- Exercise prompt: Pictures stay out of the copy. Transcribe exactly, and only, the line with "FAN pin SIG: A5 -> D13" through the last line of the entries below.

- Task input:
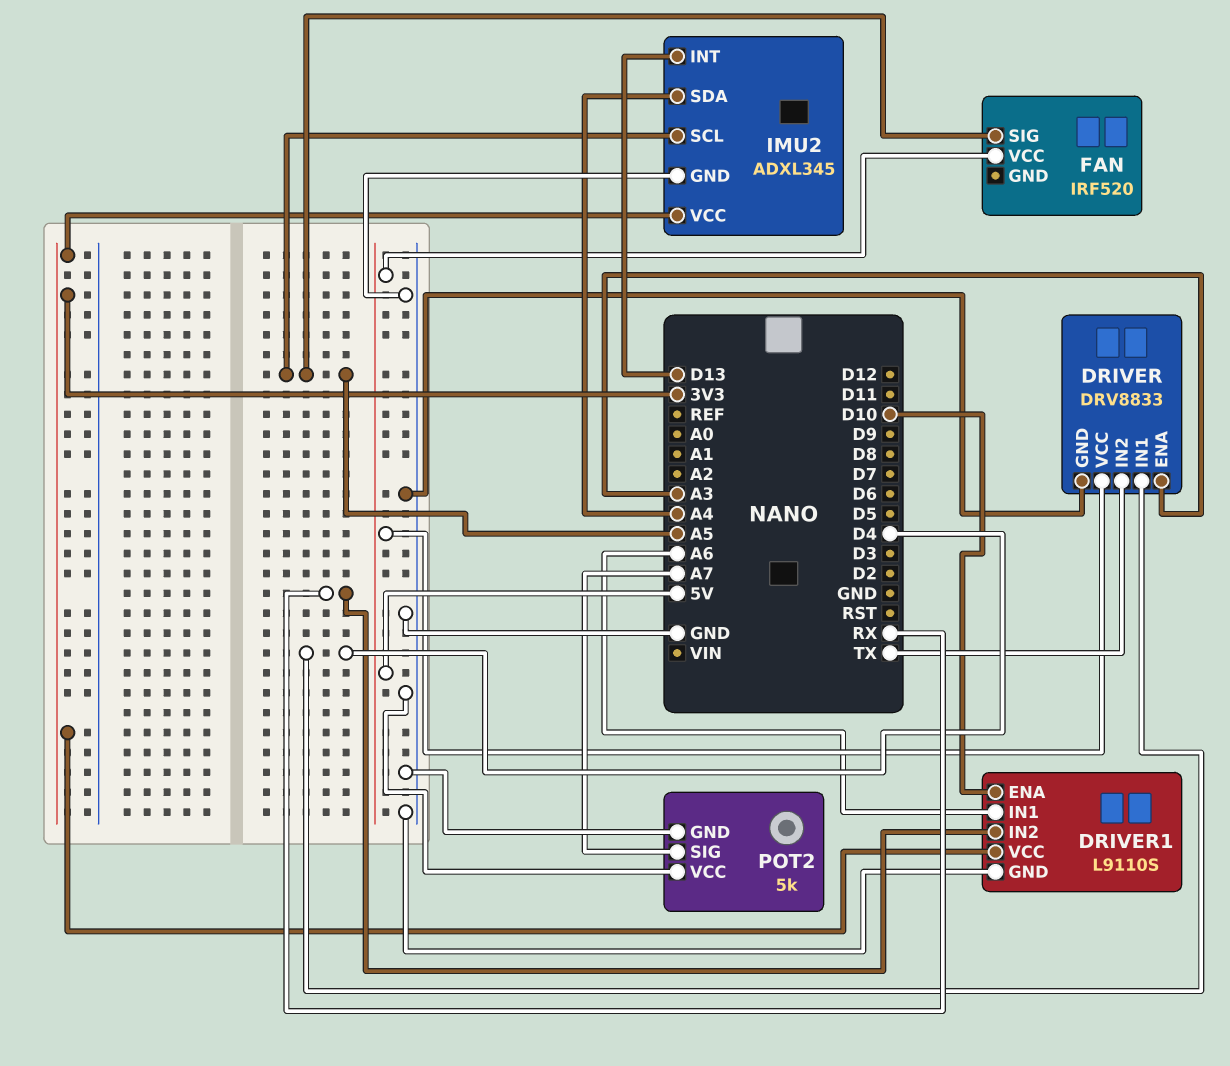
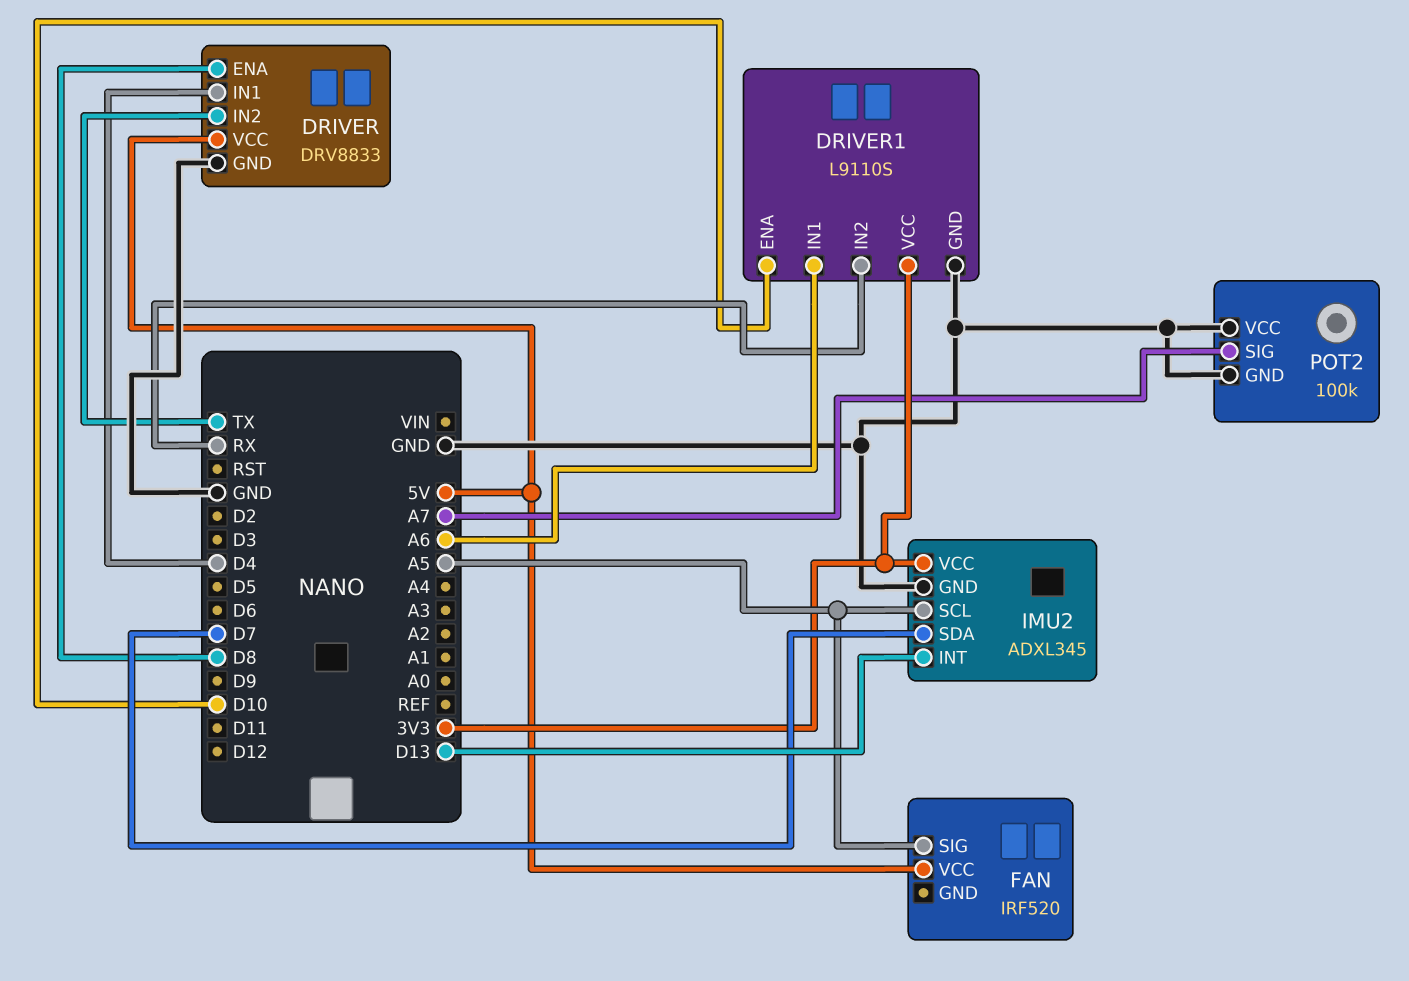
DRIVER pin ENA: A3 -> D8
IMU2 pin SDA: A4 -> D7
POT2: 5k -> 100k

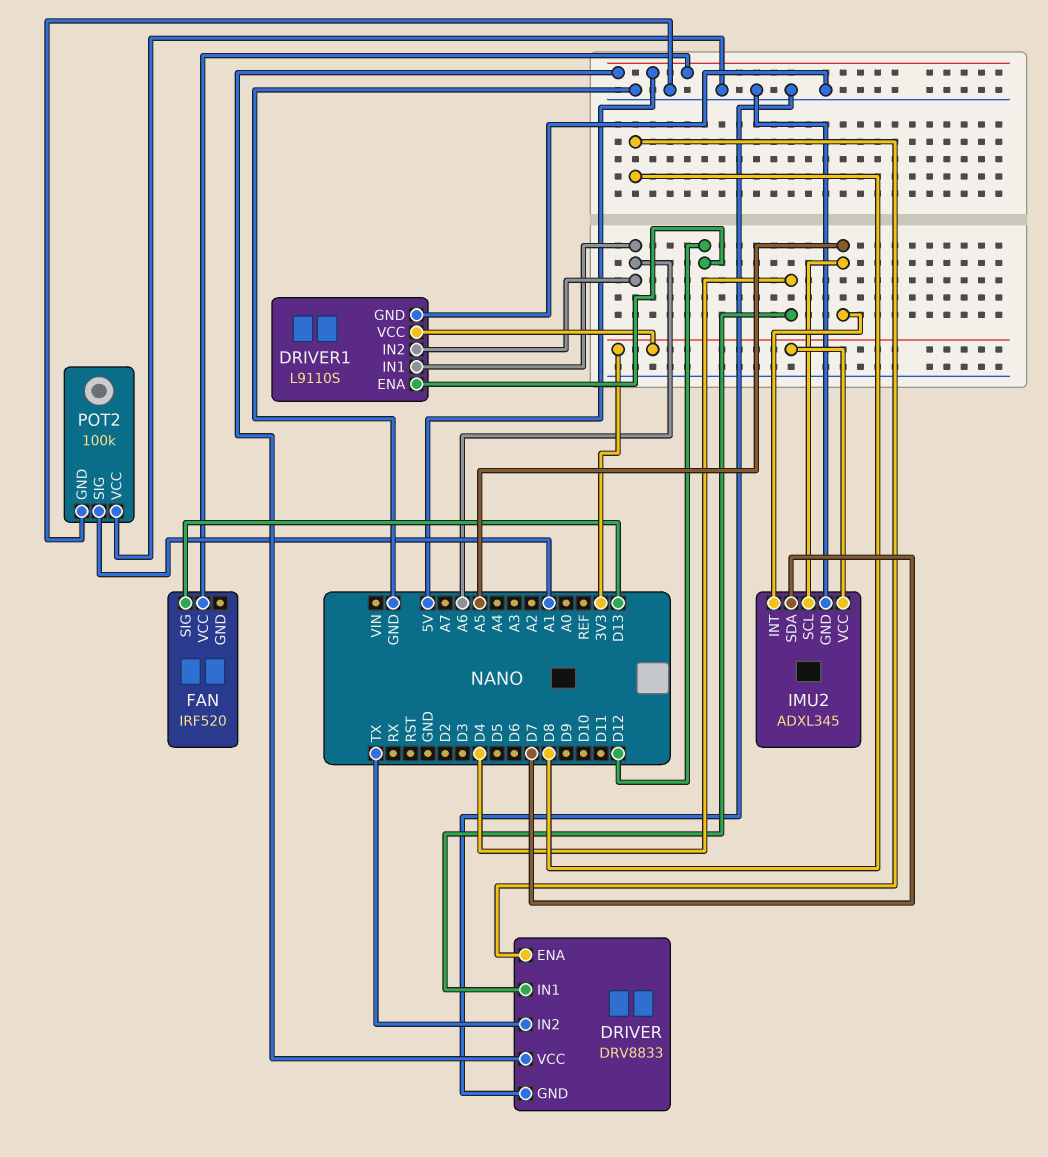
DRIVER1 pin ENA: D10 -> D12
DRIVER1 pin IN2: RX -> A6
FAN pin SIG: A5 -> D13
IMU2 pin INT: D13 -> A5
POT2 pin SIG: A7 -> A1

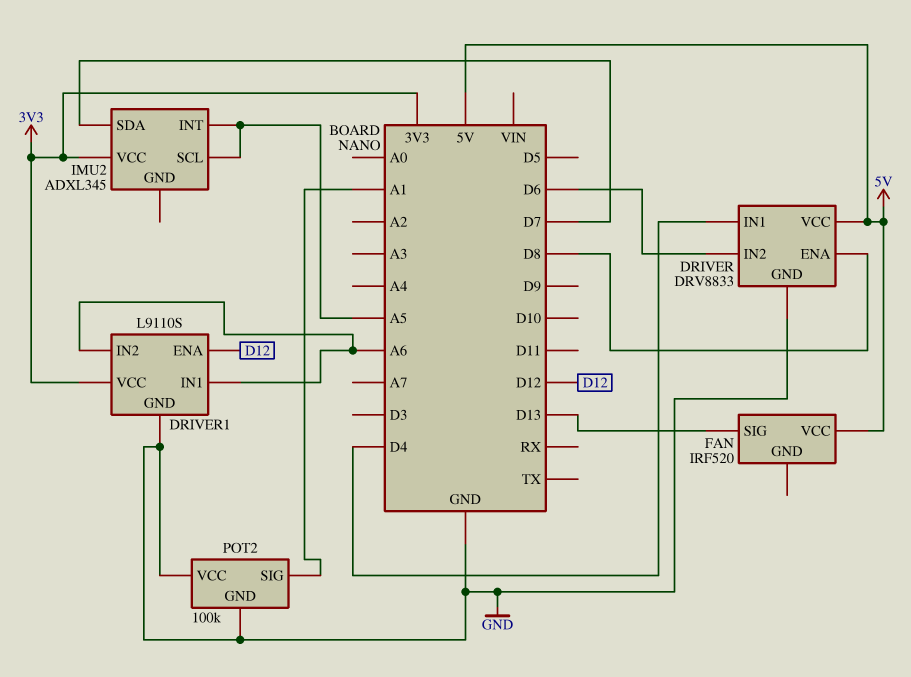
DRIVER pin IN2: TX -> D6
IMU2 pin GND: GND -> none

- Exercise result:
FAN pin SIG: A5 -> D13
IMU2 pin INT: D13 -> A5
POT2 pin SIG: A7 -> A1

DRIVER pin IN2: TX -> D6
IMU2 pin GND: GND -> none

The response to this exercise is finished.